Your task:
In the records, reproduce the lines between the line holding "in image 1?" and the line holding "(C) green point", inclusive, with "viewpoints" changed to "camera angles" and nothing else altered. Return only those lines.

Records to use:
━━━━━━━━

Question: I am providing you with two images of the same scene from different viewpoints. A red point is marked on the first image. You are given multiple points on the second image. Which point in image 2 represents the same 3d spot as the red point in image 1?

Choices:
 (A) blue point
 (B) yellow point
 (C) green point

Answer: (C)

━━━━━━━━

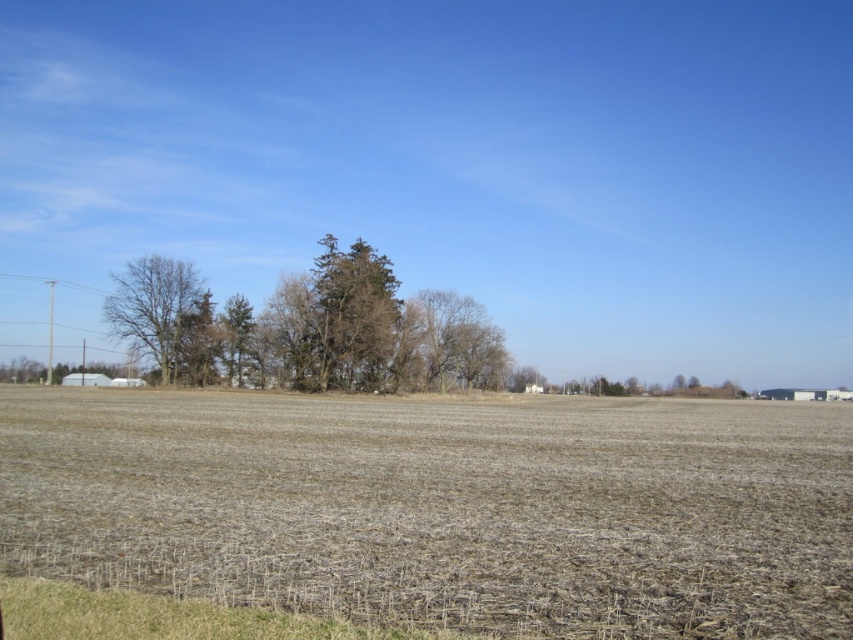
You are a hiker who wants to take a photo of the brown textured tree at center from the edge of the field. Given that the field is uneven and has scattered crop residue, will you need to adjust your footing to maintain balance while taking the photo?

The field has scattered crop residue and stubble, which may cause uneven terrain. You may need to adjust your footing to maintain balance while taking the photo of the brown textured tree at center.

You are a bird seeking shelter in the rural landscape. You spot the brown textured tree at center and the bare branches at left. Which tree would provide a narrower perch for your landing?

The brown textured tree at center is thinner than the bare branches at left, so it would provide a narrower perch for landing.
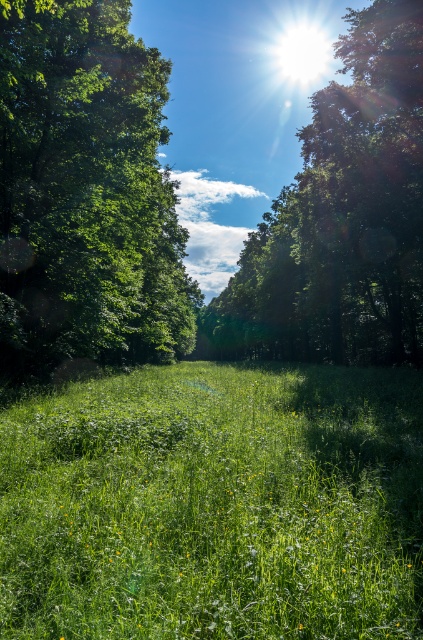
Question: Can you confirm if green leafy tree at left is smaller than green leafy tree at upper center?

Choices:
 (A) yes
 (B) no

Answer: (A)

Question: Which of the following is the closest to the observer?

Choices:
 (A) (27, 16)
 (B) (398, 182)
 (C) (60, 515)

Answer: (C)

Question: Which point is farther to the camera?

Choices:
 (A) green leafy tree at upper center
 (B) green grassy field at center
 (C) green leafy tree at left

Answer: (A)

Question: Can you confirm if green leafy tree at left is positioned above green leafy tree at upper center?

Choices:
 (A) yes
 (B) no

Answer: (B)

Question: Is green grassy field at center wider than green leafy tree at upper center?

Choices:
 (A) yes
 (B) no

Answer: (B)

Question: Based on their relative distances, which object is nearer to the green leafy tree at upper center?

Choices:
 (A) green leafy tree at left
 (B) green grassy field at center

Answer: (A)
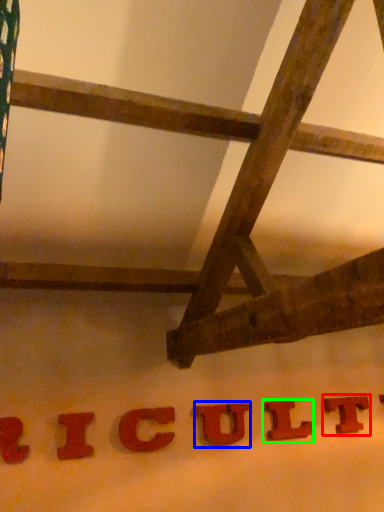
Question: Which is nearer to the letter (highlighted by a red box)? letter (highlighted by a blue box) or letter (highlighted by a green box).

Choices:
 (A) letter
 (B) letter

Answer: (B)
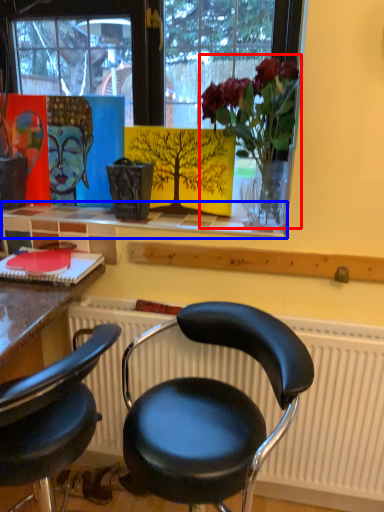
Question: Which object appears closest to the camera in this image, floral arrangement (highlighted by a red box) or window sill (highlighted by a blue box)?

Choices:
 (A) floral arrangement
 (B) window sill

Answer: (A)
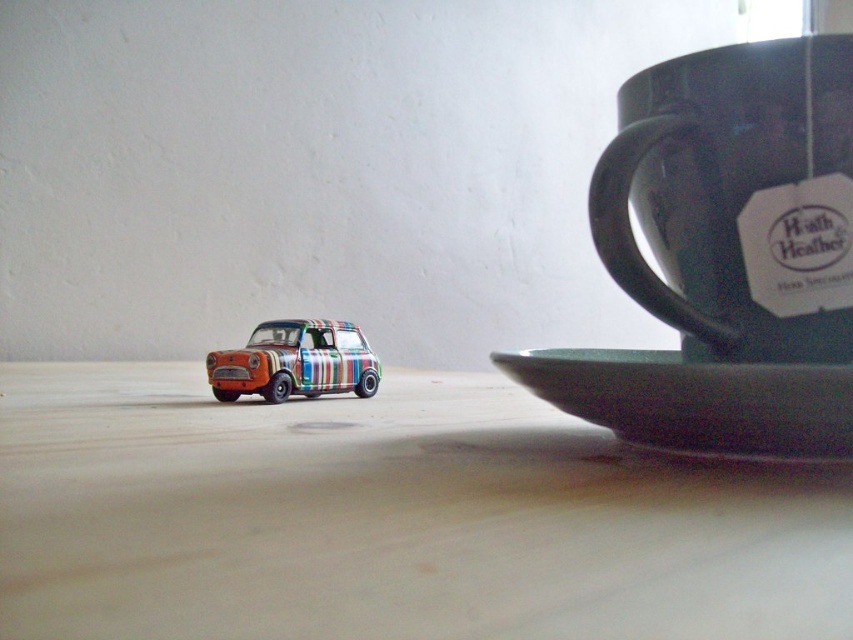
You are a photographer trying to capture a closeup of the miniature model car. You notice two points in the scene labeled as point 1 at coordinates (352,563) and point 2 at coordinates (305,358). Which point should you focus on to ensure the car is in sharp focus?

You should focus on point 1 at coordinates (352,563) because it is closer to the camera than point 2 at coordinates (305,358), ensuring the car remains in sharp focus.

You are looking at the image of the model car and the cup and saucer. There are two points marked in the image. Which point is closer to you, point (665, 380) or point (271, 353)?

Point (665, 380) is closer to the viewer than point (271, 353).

━━━━━━━━

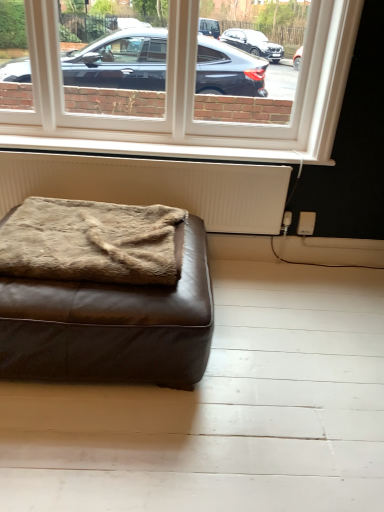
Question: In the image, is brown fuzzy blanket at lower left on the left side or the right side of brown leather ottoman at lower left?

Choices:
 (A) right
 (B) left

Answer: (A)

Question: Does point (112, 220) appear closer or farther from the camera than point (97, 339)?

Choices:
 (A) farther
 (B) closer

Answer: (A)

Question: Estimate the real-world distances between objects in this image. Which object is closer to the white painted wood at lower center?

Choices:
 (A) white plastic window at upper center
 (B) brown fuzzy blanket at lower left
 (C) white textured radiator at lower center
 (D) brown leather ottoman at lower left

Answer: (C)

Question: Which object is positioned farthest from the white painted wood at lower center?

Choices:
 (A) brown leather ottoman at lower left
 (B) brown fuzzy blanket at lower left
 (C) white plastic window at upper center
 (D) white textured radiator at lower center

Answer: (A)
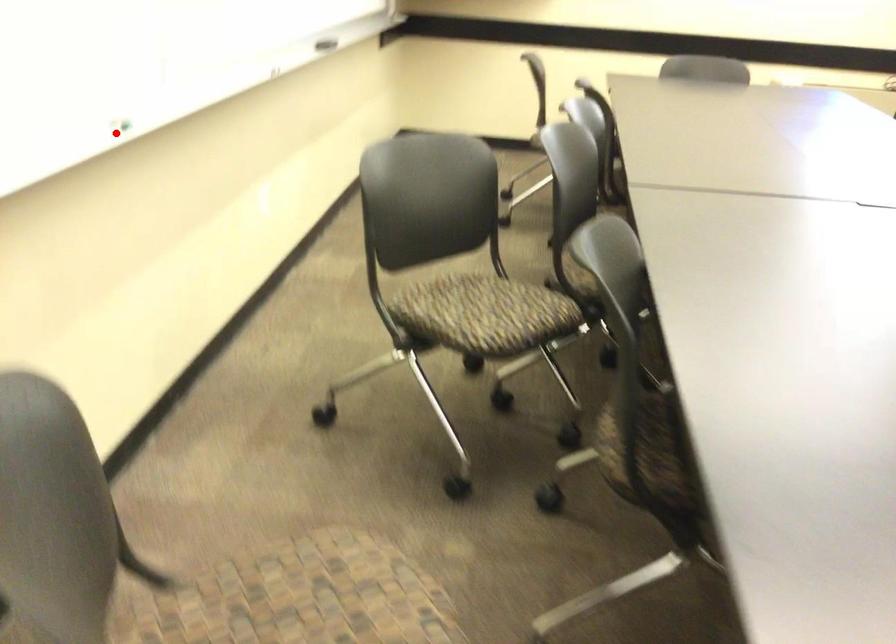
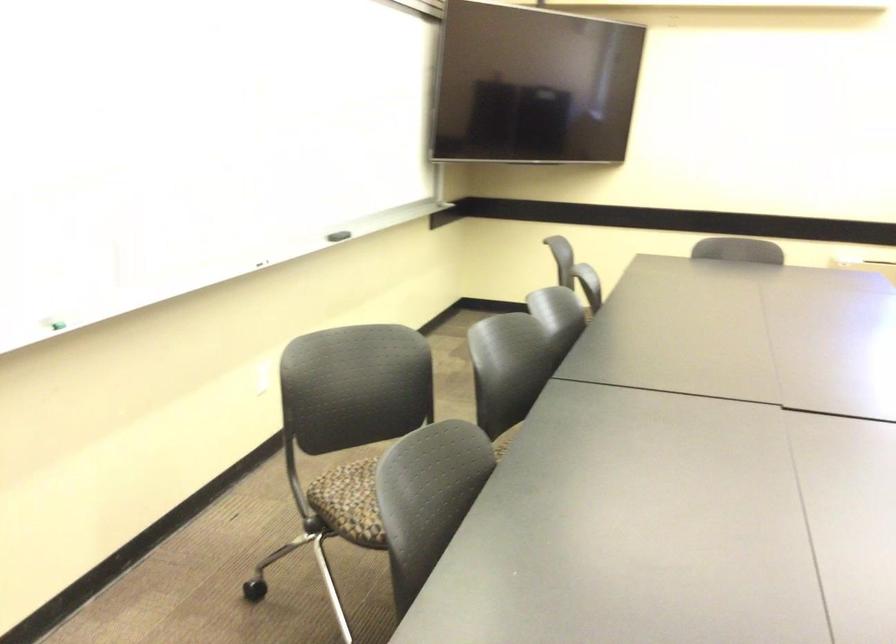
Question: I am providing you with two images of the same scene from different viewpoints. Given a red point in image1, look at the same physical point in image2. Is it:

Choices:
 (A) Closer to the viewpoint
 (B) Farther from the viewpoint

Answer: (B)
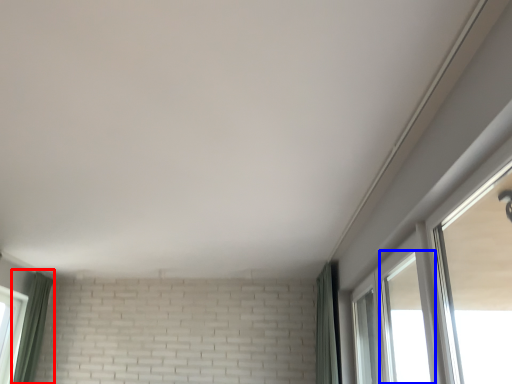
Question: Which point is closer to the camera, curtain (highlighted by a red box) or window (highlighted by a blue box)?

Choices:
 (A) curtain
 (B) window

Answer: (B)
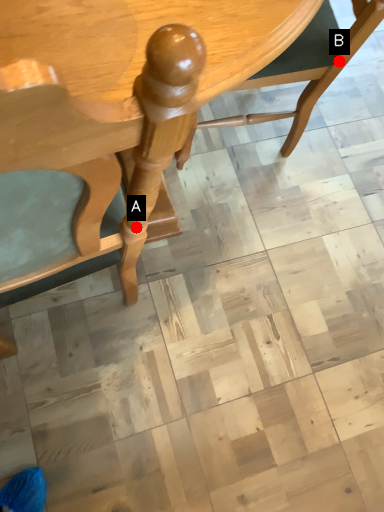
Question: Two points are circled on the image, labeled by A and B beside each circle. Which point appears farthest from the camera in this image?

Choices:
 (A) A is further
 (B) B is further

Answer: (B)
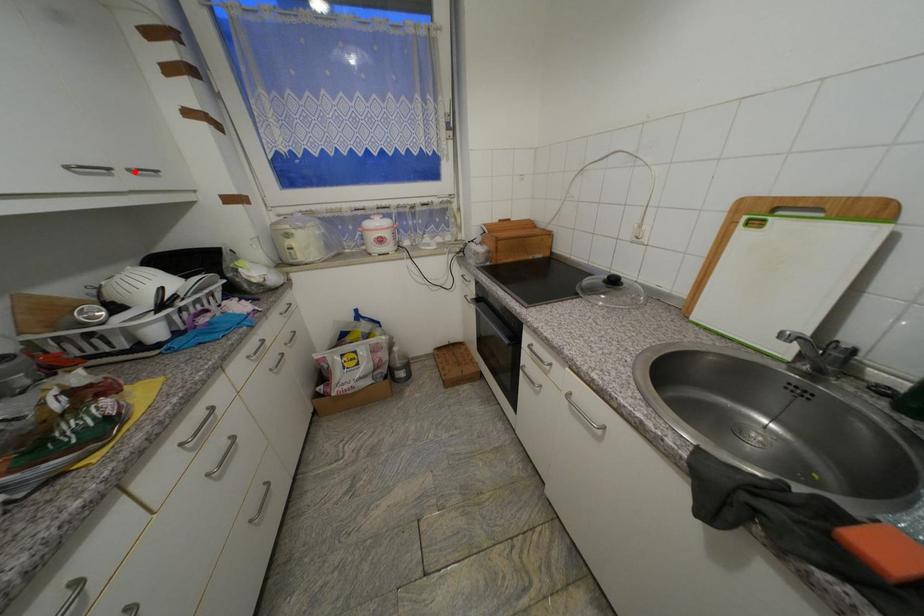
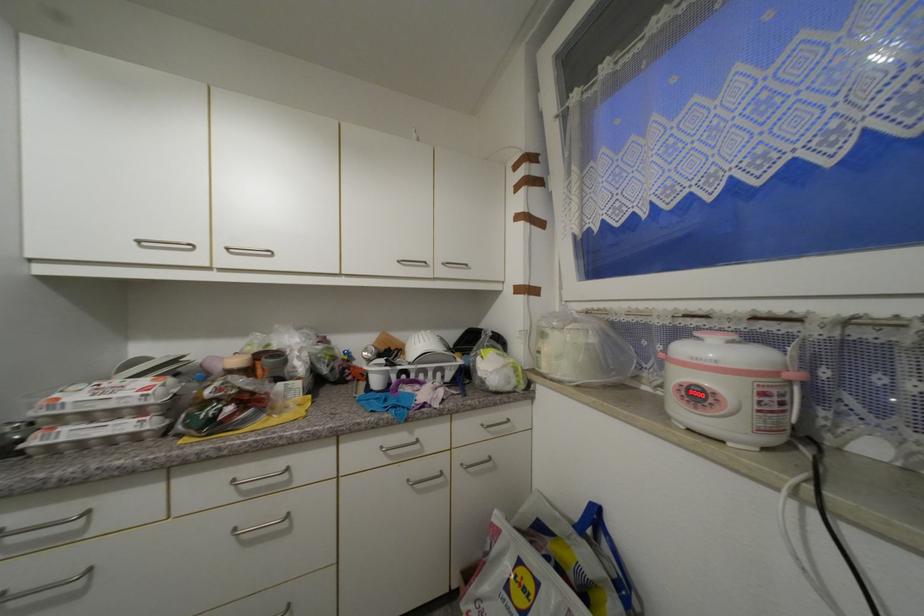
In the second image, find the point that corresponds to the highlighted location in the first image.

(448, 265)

━━━━━━━━

Solution for this exercise:
Question: I am providing you with two images of the same scene from different camera angles. A red point is marked on the first image. You are given multiple points on the second image. Which point in image 2 represents the same 3d spot as the red point in image 1?

Choices:
 (A) blue point
 (B) yellow point
 (C) green point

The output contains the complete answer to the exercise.